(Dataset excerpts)
*** Begin section ***

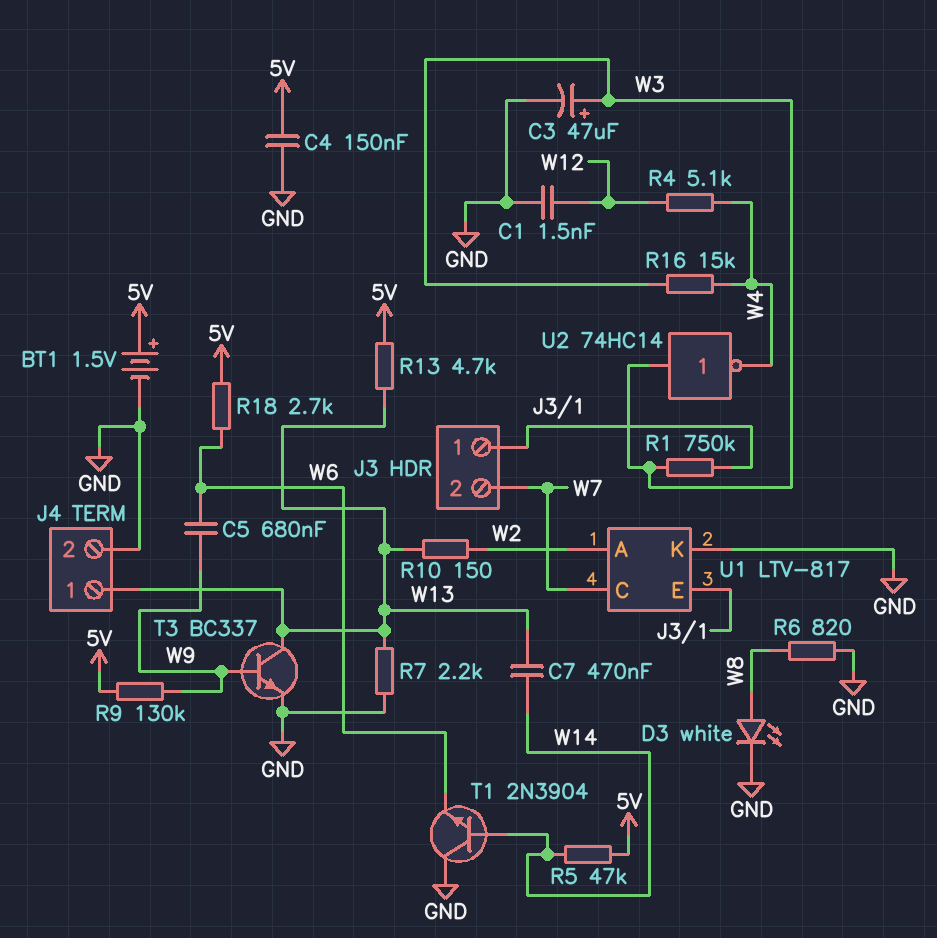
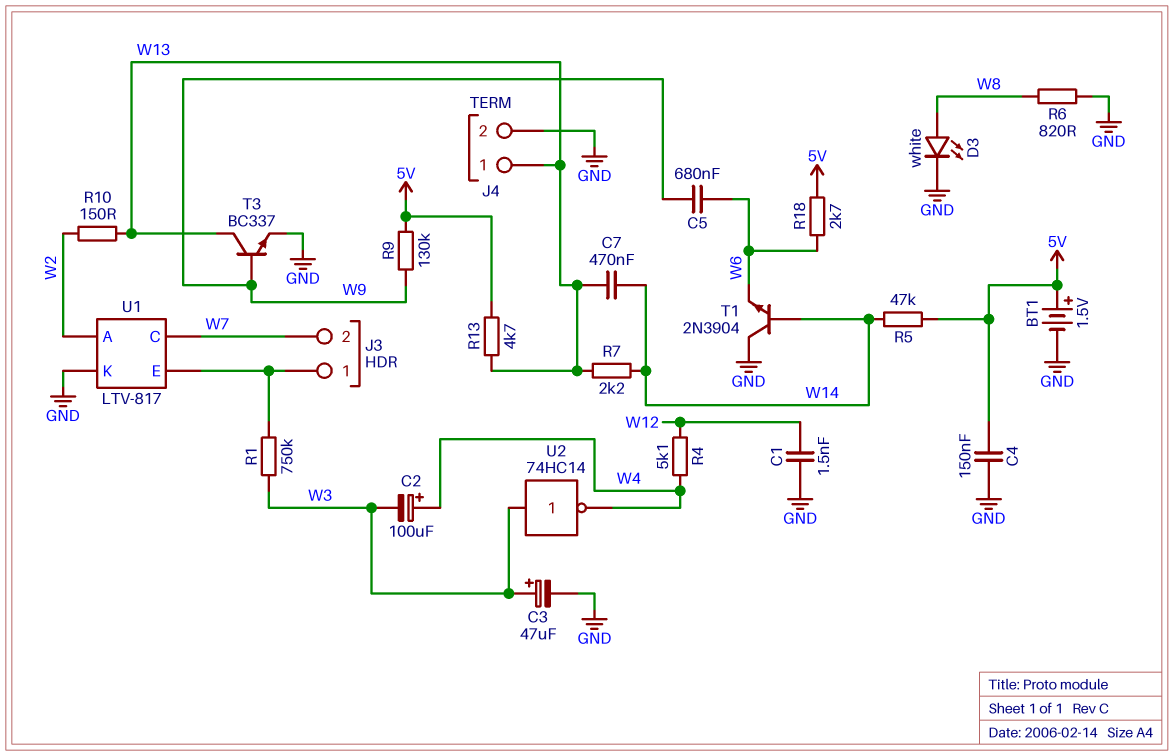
C2: none -> 100uF (plus W4, minus W3)
R7: 2.2k (GND, W13) -> 2.2k (W13, W14)
R16: 15k (W3, W4) -> none

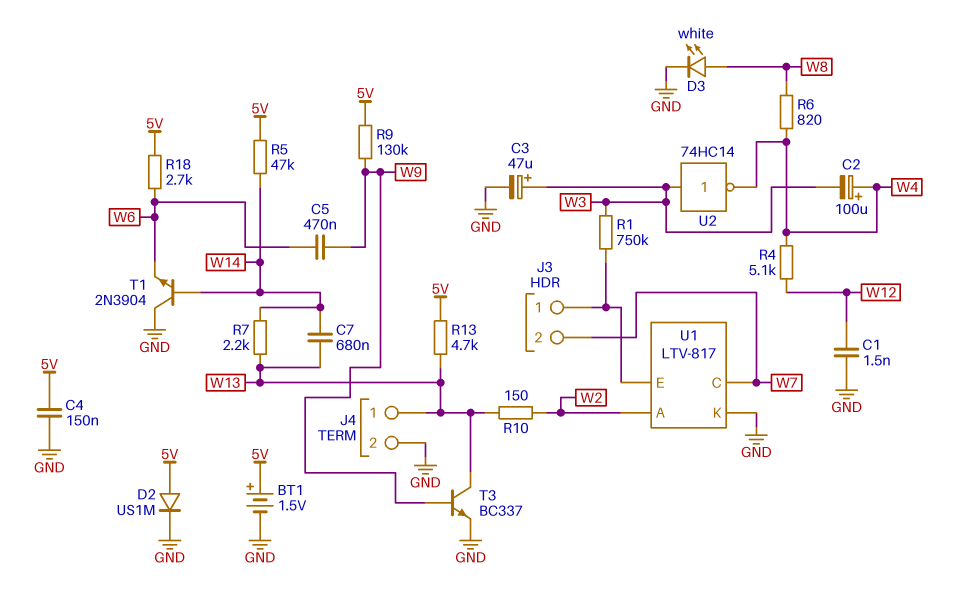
C5: 680nF (W6, W9) -> 470nF (W6, W9)
C7: 470nF (W13, W14) -> 680nF (W13, W14)
D2: none -> diode US1M (A 5V, K GND)
R6: 820 (GND, W8) -> 820 (W4, W8)

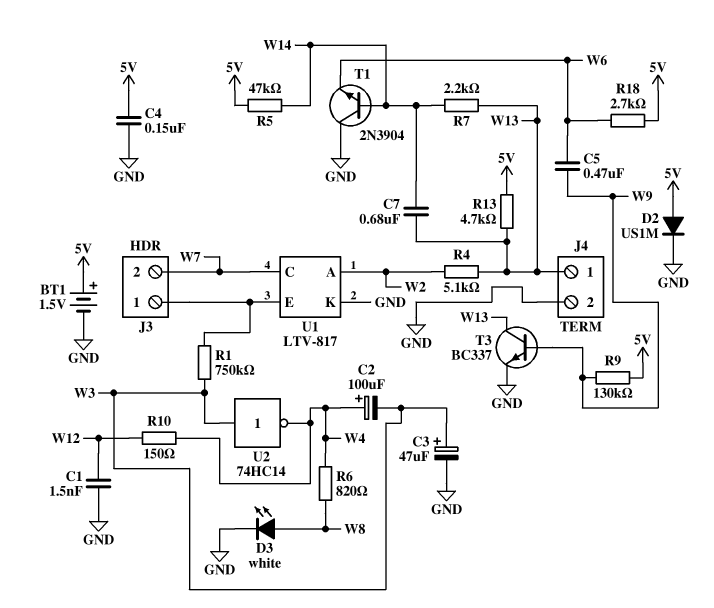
R4: 5.1k (W4, W12) -> 5.1k (W2, W13)
R10: 150 (W2, W13) -> 150 (W4, W12)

*** End section ***

### Required work
From the line containing "R16: 15k (W3, W4) -> none" to the last line of the records above, return each line exactly, both ends included, and nothing more. Leave out the pictures.

### Exercise answer
R16: 15k (W3, W4) -> none

C5: 680nF (W6, W9) -> 470nF (W6, W9)
C7: 470nF (W13, W14) -> 680nF (W13, W14)
D2: none -> diode US1M (A 5V, K GND)
R6: 820 (GND, W8) -> 820 (W4, W8)

R4: 5.1k (W4, W12) -> 5.1k (W2, W13)
R10: 150 (W2, W13) -> 150 (W4, W12)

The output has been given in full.